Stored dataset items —

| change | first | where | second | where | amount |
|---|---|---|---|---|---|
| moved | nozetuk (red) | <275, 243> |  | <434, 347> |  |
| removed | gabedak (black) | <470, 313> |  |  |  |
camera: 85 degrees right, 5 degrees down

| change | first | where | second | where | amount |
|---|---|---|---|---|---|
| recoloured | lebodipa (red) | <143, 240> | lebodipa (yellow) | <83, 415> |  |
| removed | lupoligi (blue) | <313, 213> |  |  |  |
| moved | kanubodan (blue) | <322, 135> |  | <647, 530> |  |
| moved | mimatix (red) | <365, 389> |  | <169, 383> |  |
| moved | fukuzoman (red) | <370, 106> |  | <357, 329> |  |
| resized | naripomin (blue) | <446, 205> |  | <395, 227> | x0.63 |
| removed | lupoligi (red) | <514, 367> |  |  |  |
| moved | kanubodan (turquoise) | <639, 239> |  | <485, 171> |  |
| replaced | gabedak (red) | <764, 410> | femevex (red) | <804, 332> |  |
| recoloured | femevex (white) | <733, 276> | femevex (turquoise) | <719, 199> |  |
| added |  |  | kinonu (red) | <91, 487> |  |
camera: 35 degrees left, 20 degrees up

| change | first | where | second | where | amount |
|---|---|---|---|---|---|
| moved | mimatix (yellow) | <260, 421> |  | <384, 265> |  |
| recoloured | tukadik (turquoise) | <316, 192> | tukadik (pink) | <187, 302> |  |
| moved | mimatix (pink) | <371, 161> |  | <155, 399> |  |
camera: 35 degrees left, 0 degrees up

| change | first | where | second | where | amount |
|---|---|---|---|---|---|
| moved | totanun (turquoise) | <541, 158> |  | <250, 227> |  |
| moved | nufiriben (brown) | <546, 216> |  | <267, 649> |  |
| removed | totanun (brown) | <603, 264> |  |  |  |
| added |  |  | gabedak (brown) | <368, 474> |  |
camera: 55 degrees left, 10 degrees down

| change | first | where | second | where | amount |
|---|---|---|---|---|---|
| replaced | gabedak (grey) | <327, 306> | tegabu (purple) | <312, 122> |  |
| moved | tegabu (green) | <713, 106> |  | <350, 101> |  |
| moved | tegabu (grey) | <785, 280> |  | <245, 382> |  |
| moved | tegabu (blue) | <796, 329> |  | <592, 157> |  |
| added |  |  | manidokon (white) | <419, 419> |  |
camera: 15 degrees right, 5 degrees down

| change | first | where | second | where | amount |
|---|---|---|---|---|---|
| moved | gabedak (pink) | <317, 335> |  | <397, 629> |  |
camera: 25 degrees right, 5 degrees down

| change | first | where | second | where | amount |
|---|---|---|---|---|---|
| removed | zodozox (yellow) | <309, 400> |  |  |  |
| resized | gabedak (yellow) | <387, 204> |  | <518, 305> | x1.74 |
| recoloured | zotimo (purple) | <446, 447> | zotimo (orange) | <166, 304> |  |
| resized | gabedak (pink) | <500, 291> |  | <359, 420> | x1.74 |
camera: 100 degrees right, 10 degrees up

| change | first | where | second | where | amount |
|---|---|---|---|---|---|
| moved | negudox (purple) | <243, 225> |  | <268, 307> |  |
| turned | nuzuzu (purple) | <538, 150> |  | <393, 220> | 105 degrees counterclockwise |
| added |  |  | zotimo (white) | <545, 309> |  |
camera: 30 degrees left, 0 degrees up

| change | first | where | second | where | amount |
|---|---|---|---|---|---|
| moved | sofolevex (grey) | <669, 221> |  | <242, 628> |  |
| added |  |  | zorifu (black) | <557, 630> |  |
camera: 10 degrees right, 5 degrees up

WORK TO COMPLETE —
An exact transcription of the entries is needed, complete to the final line.

SOLVED PROBLEM —
| change | first | where | second | where | amount |
|---|---|---|---|---|---|
| moved | nozetuk (red) | <275, 243> |  | <434, 347> |  |
| removed | gabedak (black) | <470, 313> |  |  |  |
camera: 85 degrees right, 5 degrees down

| change | first | where | second | where | amount |
|---|---|---|---|---|---|
| recoloured | lebodipa (red) | <143, 240> | lebodipa (yellow) | <83, 415> |  |
| removed | lupoligi (blue) | <313, 213> |  |  |  |
| moved | kanubodan (blue) | <322, 135> |  | <647, 530> |  |
| moved | mimatix (red) | <365, 389> |  | <169, 383> |  |
| moved | fukuzoman (red) | <370, 106> |  | <357, 329> |  |
| resized | naripomin (blue) | <446, 205> |  | <395, 227> | x0.63 |
| removed | lupoligi (red) | <514, 367> |  |  |  |
| moved | kanubodan (turquoise) | <639, 239> |  | <485, 171> |  |
| replaced | gabedak (red) | <764, 410> | femevex (red) | <804, 332> |  |
| recoloured | femevex (white) | <733, 276> | femevex (turquoise) | <719, 199> |  |
| added |  |  | kinonu (red) | <91, 487> |  |
camera: 35 degrees left, 20 degrees up

| change | first | where | second | where | amount |
|---|---|---|---|---|---|
| moved | mimatix (yellow) | <260, 421> |  | <384, 265> |  |
| recoloured | tukadik (turquoise) | <316, 192> | tukadik (pink) | <187, 302> |  |
| moved | mimatix (pink) | <371, 161> |  | <155, 399> |  |
camera: 35 degrees left, 0 degrees up

| change | first | where | second | where | amount |
|---|---|---|---|---|---|
| moved | totanun (turquoise) | <541, 158> |  | <250, 227> |  |
| moved | nufiriben (brown) | <546, 216> |  | <267, 649> |  |
| removed | totanun (brown) | <603, 264> |  |  |  |
| added |  |  | gabedak (brown) | <368, 474> |  |
camera: 55 degrees left, 10 degrees down

| change | first | where | second | where | amount |
|---|---|---|---|---|---|
| replaced | gabedak (grey) | <327, 306> | tegabu (purple) | <312, 122> |  |
| moved | tegabu (green) | <713, 106> |  | <350, 101> |  |
| moved | tegabu (grey) | <785, 280> |  | <245, 382> |  |
| moved | tegabu (blue) | <796, 329> |  | <592, 157> |  |
| added |  |  | manidokon (white) | <419, 419> |  |
camera: 15 degrees right, 5 degrees down

| change | first | where | second | where | amount |
|---|---|---|---|---|---|
| moved | gabedak (pink) | <317, 335> |  | <397, 629> |  |
camera: 25 degrees right, 5 degrees down

| change | first | where | second | where | amount |
|---|---|---|---|---|---|
| removed | zodozox (yellow) | <309, 400> |  |  |  |
| resized | gabedak (yellow) | <387, 204> |  | <518, 305> | x1.74 |
| recoloured | zotimo (purple) | <446, 447> | zotimo (orange) | <166, 304> |  |
| resized | gabedak (pink) | <500, 291> |  | <359, 420> | x1.74 |
camera: 100 degrees right, 10 degrees up

| change | first | where | second | where | amount |
|---|---|---|---|---|---|
| moved | negudox (purple) | <243, 225> |  | <268, 307> |  |
| turned | nuzuzu (purple) | <538, 150> |  | <393, 220> | 105 degrees counterclockwise |
| added |  |  | zotimo (white) | <545, 309> |  |
camera: 30 degrees left, 0 degrees up

| change | first | where | second | where | amount |
|---|---|---|---|---|---|
| moved | sofolevex (grey) | <669, 221> |  | <242, 628> |  |
| added |  |  | zorifu (black) | <557, 630> |  |
camera: 10 degrees right, 5 degrees up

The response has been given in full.